**Available data:**
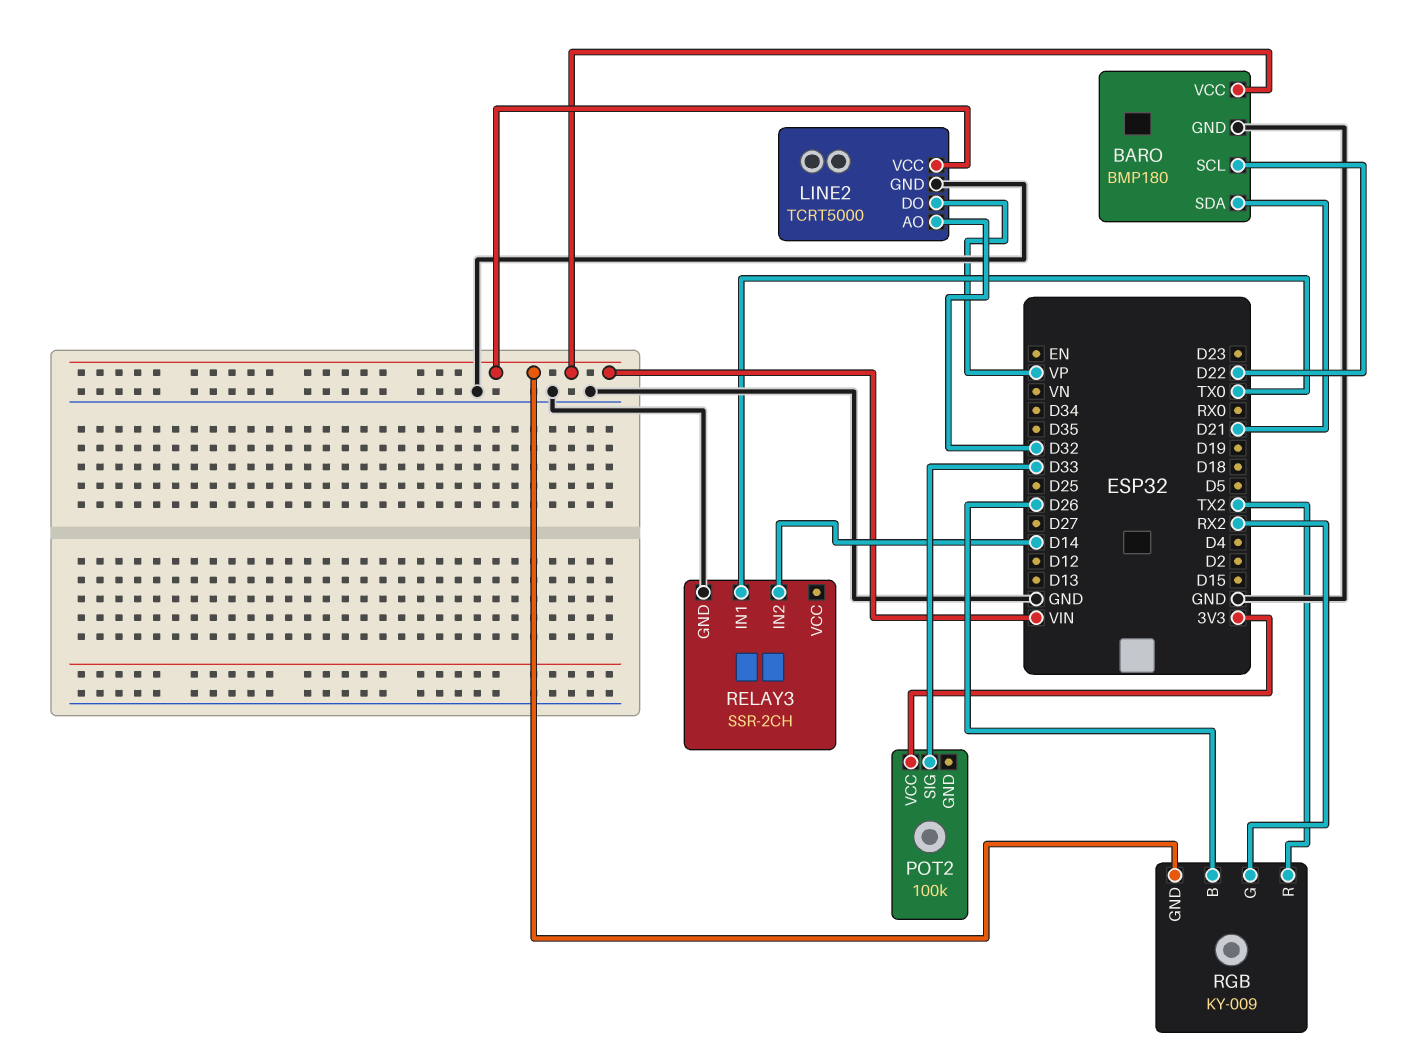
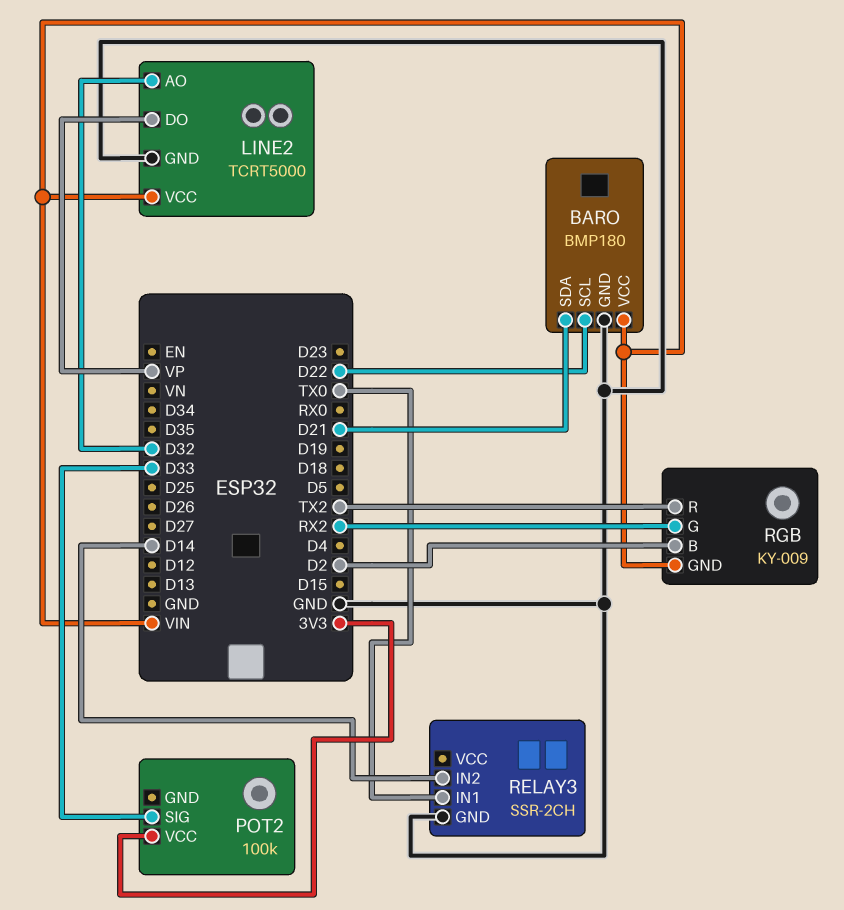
RGB pin B: D26 -> D2

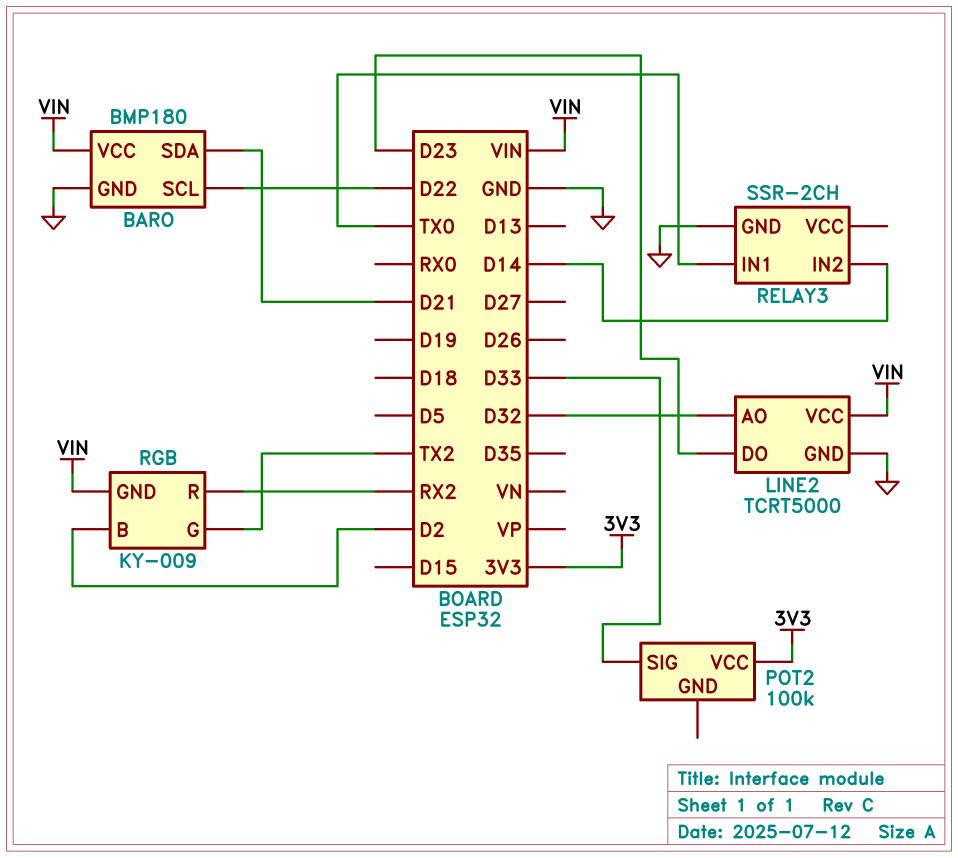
LINE2 pin DO: VP -> D23
RGB pin G: RX2 -> TX2
RGB pin R: TX2 -> RX2

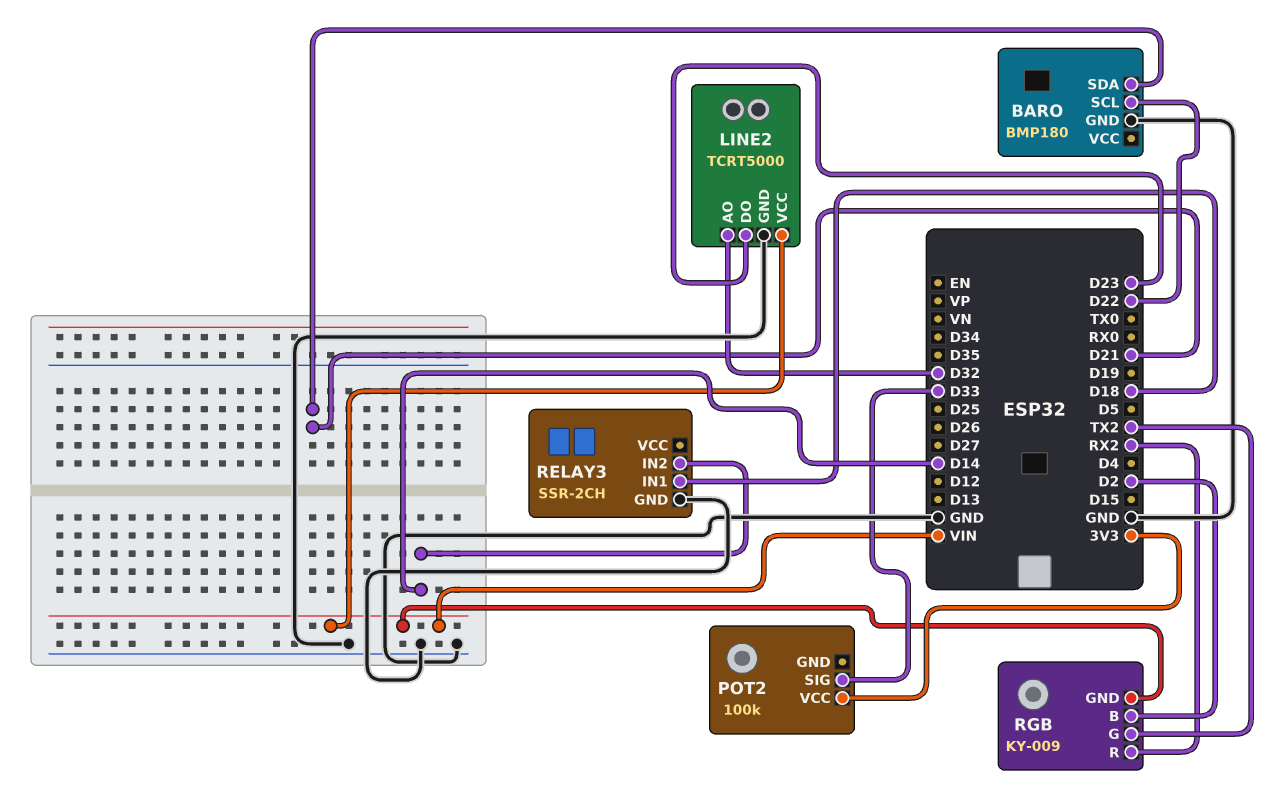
BARO pin VCC: VIN -> none
RELAY3 pin IN1: TX0 -> D18

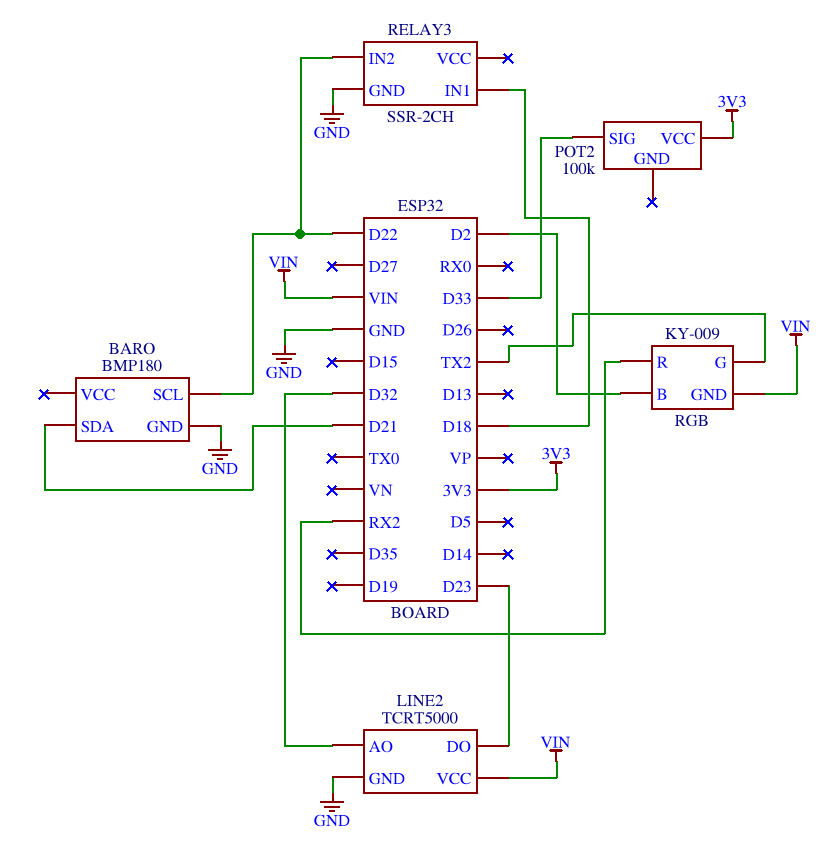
RELAY3 pin IN2: D14 -> D22

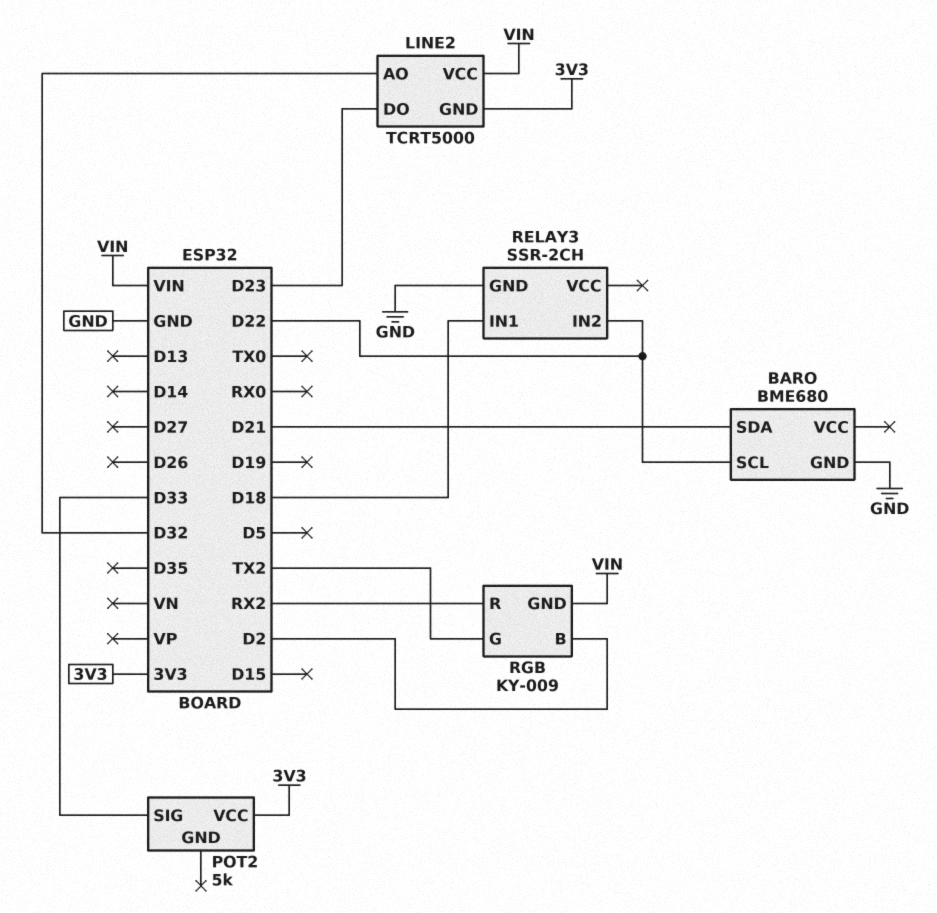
BARO: BMP180 -> BME680
LINE2 pin GND: GND -> 3V3
POT2: 100k -> 5k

**Task:** Sift the data above for lines with "BARO", then copy each one.

**Finished exercise:**
BARO pin VCC: VIN -> none
BARO: BMP180 -> BME680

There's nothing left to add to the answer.